[[ Given records, beginning ]]

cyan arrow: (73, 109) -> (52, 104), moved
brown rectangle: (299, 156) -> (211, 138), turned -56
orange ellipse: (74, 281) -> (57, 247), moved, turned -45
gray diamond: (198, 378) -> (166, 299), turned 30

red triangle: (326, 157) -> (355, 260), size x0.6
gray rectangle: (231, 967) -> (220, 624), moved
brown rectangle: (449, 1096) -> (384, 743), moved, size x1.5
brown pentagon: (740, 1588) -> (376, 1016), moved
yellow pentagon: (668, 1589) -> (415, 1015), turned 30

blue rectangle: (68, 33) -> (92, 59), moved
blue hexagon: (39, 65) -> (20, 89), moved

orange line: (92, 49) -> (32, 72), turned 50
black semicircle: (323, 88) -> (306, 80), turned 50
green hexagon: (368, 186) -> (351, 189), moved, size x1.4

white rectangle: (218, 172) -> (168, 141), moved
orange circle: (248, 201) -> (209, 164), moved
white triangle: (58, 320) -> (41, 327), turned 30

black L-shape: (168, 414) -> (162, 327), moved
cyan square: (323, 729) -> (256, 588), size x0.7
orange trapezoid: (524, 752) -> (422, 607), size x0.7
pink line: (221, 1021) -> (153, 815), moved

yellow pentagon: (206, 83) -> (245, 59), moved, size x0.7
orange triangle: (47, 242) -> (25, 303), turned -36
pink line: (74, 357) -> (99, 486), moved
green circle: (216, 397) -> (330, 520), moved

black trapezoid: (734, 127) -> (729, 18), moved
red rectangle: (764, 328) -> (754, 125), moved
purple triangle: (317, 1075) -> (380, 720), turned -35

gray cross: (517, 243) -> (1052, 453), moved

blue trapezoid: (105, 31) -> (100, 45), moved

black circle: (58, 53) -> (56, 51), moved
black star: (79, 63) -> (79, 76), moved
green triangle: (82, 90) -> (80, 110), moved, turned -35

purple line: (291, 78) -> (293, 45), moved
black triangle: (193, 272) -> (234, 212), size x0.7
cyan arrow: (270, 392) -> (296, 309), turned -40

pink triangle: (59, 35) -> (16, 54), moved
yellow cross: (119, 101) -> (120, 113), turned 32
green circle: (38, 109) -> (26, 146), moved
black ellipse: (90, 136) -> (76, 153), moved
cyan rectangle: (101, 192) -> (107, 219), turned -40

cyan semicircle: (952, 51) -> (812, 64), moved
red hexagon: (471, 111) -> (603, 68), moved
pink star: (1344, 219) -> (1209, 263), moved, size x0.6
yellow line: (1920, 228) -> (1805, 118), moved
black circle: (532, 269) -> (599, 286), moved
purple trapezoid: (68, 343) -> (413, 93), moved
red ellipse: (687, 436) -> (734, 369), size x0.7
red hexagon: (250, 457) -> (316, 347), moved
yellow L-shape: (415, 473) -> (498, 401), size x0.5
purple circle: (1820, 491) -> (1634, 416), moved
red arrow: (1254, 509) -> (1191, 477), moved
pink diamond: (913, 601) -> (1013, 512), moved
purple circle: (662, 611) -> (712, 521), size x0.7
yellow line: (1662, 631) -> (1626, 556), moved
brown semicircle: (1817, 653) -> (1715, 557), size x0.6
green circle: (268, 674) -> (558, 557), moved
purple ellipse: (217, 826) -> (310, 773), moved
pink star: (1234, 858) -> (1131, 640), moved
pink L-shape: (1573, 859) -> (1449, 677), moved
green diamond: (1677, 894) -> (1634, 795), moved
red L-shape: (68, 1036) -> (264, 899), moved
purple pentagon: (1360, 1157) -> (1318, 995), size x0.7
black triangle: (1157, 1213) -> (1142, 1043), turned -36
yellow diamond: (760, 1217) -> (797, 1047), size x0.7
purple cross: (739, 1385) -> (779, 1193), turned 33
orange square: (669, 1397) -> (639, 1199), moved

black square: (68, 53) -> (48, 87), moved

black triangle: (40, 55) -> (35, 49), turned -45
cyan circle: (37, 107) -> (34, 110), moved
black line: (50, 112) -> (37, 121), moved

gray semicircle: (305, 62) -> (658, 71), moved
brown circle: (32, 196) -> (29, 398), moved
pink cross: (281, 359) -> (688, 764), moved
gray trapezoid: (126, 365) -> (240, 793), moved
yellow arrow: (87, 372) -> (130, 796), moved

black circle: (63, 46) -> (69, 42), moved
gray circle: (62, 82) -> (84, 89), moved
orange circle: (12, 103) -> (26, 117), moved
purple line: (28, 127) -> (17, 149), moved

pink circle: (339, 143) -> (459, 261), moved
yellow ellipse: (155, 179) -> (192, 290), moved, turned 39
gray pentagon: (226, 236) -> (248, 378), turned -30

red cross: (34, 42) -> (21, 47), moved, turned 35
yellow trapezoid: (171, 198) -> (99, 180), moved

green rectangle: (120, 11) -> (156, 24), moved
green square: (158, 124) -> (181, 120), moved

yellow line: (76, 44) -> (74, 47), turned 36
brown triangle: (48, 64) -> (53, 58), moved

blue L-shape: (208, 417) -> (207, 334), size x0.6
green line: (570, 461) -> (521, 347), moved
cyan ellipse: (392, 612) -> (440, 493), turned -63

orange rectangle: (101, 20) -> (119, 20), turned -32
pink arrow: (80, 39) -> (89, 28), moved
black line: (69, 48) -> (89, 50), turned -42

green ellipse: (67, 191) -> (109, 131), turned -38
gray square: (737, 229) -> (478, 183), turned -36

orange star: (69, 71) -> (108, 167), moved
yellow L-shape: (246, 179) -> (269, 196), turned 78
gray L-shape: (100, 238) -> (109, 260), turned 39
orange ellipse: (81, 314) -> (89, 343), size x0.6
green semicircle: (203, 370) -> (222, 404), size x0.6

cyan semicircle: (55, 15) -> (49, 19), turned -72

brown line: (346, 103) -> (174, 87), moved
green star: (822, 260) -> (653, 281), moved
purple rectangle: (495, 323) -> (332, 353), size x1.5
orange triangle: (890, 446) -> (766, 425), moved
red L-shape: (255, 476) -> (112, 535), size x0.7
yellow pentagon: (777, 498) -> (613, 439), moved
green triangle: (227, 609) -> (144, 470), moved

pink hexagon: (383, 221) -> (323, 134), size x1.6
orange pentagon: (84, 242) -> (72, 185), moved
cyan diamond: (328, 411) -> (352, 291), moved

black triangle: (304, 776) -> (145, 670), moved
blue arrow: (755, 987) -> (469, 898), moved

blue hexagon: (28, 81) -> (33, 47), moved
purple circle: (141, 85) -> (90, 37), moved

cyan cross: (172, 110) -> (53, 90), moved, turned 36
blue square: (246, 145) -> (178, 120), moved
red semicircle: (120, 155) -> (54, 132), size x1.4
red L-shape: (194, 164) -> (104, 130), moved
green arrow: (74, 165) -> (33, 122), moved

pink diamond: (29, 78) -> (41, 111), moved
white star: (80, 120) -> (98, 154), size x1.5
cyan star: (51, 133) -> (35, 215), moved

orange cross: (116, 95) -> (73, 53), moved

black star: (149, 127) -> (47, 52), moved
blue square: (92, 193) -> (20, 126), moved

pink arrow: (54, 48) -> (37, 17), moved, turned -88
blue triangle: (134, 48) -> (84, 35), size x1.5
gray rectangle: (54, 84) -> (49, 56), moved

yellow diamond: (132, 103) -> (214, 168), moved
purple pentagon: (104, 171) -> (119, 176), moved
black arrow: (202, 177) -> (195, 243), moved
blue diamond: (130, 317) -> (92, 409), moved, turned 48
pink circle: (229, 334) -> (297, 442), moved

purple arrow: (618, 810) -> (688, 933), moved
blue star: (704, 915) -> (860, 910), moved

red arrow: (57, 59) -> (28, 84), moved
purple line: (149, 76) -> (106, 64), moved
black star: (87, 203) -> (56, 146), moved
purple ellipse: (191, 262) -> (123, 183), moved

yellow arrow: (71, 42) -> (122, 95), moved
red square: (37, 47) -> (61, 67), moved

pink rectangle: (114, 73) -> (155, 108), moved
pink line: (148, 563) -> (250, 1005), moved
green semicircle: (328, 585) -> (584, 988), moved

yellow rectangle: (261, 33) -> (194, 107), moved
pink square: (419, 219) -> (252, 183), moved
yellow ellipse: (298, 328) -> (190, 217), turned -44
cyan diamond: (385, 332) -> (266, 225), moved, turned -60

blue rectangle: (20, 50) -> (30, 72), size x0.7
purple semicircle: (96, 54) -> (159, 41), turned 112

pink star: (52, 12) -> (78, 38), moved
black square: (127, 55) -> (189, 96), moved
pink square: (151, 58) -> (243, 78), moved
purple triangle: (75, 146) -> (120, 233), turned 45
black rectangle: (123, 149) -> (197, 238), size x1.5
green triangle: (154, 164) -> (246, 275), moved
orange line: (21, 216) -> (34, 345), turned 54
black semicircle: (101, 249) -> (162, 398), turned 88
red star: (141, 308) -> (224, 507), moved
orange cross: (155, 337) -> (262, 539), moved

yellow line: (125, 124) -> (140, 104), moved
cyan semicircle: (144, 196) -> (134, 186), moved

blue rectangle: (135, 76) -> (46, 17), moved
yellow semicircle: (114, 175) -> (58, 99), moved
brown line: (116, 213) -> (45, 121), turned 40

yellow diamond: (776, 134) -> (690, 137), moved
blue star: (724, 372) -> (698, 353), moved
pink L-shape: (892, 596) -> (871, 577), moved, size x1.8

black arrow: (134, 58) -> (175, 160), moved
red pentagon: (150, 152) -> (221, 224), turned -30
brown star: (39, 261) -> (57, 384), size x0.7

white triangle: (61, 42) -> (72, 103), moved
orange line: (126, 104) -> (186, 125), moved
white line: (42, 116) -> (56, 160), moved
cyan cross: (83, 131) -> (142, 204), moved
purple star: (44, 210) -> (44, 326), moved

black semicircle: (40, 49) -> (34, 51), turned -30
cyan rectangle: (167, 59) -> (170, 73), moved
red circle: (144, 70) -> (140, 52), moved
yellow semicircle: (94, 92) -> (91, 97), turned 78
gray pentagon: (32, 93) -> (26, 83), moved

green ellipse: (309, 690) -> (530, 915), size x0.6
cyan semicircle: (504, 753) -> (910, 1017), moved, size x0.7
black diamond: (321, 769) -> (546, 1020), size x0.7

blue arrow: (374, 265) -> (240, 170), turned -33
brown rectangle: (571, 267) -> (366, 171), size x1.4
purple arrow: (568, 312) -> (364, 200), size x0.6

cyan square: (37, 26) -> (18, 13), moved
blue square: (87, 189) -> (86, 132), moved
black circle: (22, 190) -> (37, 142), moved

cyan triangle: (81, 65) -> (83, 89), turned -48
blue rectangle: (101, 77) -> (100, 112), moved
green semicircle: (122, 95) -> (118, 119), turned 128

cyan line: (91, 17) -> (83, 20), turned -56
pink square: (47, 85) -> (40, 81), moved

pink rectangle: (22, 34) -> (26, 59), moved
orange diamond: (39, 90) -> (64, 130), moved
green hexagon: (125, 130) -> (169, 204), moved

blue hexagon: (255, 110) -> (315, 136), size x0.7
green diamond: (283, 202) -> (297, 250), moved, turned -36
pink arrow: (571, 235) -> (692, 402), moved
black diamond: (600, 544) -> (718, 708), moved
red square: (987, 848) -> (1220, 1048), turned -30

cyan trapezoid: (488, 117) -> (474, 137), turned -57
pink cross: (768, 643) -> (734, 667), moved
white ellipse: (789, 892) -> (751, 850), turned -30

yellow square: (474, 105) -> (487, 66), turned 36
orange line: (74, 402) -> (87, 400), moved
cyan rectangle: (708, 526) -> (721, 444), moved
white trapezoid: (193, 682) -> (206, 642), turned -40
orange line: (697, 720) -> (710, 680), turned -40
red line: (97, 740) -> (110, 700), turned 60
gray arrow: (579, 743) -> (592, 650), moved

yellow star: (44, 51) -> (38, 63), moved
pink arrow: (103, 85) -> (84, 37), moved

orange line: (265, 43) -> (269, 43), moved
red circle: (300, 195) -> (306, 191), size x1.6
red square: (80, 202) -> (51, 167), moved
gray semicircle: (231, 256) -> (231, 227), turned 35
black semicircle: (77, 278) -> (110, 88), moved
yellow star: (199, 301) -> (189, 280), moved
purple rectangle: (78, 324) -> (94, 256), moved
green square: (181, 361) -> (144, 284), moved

[[ Given records, end ]]

Problem to solve: Copy each line of the entries that includes the word "hexagon".

Reply to the task:
blue hexagon: (39, 65) -> (20, 89), moved
green hexagon: (368, 186) -> (351, 189), moved, size x1.4
red hexagon: (471, 111) -> (603, 68), moved
red hexagon: (250, 457) -> (316, 347), moved
pink hexagon: (383, 221) -> (323, 134), size x1.6
blue hexagon: (28, 81) -> (33, 47), moved
green hexagon: (125, 130) -> (169, 204), moved
blue hexagon: (255, 110) -> (315, 136), size x0.7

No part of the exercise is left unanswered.